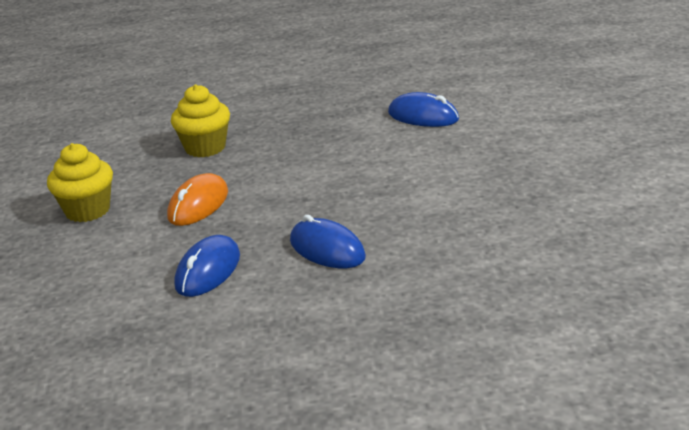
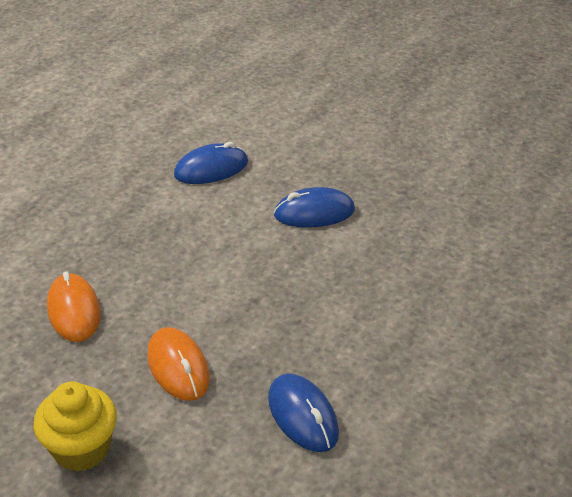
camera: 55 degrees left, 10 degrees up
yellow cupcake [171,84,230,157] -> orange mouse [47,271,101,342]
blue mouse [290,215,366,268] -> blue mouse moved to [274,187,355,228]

====================

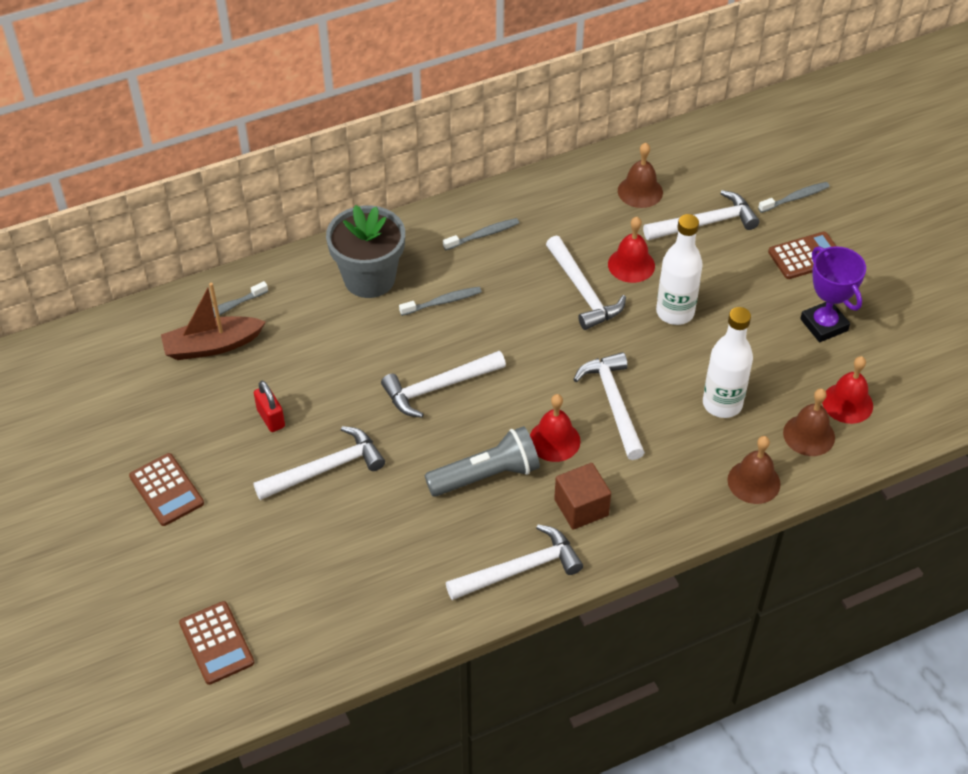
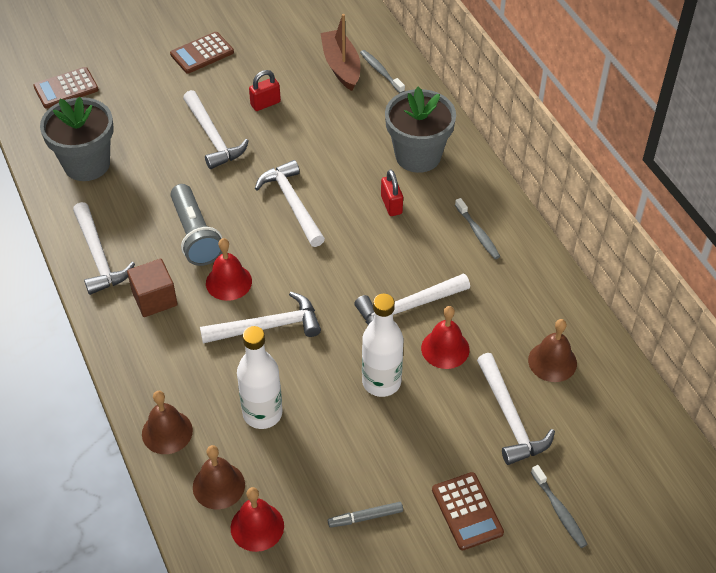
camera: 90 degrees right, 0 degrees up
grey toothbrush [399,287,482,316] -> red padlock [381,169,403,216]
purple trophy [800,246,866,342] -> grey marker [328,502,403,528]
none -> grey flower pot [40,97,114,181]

====================

About this task: Please transcribe exactly the lines above from the line that has "camera: 90 degrees right, 0 degrees up" up to and including the line that has "none -> grey flower pot [40,97,114,181]"; no other line belongs in the answer.

Exercise solution:
camera: 90 degrees right, 0 degrees up
grey toothbrush [399,287,482,316] -> red padlock [381,169,403,216]
purple trophy [800,246,866,342] -> grey marker [328,502,403,528]
none -> grey flower pot [40,97,114,181]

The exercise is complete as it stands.